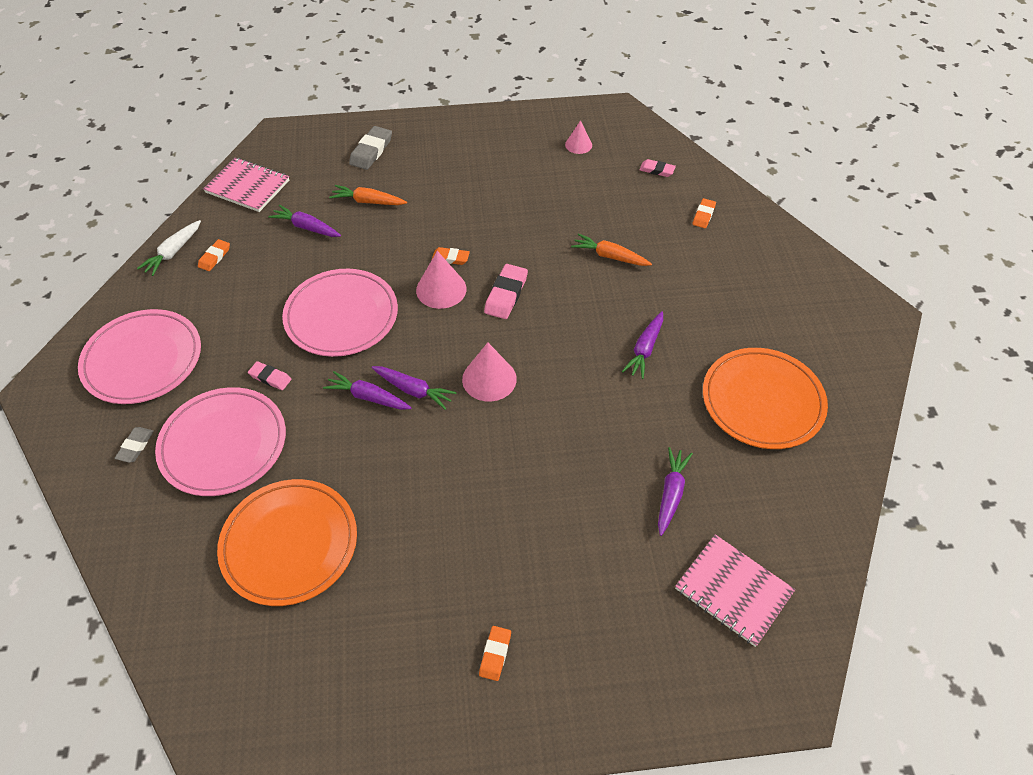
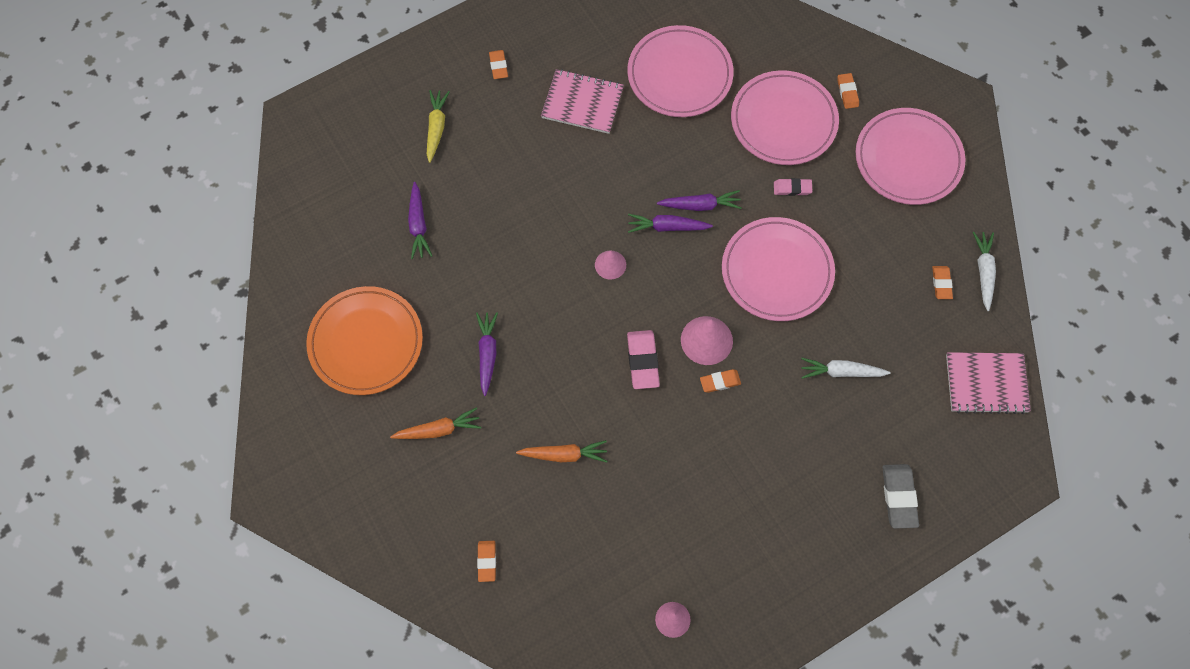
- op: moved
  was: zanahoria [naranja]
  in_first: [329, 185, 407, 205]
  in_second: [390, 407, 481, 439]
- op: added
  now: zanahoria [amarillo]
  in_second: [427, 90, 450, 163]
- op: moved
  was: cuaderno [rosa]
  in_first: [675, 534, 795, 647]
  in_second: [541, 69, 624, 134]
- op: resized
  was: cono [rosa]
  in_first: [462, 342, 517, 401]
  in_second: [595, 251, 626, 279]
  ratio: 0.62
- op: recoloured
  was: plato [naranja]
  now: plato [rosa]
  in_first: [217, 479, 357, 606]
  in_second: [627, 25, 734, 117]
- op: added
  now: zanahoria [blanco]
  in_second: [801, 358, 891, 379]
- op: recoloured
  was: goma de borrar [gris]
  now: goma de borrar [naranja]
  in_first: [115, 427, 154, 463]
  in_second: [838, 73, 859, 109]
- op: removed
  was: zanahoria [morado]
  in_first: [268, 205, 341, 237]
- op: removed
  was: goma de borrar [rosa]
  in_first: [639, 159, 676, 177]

-.-.-

Work item:
Although the records above contain pictures, the copy should hold only the lines from their start through the line containing "in_second: [627, 25, 734, 117]", each exactly as written, and none of the pictures.

Task output:
- op: moved
  was: zanahoria [naranja]
  in_first: [329, 185, 407, 205]
  in_second: [390, 407, 481, 439]
- op: added
  now: zanahoria [amarillo]
  in_second: [427, 90, 450, 163]
- op: moved
  was: cuaderno [rosa]
  in_first: [675, 534, 795, 647]
  in_second: [541, 69, 624, 134]
- op: resized
  was: cono [rosa]
  in_first: [462, 342, 517, 401]
  in_second: [595, 251, 626, 279]
  ratio: 0.62
- op: recoloured
  was: plato [naranja]
  now: plato [rosa]
  in_first: [217, 479, 357, 606]
  in_second: [627, 25, 734, 117]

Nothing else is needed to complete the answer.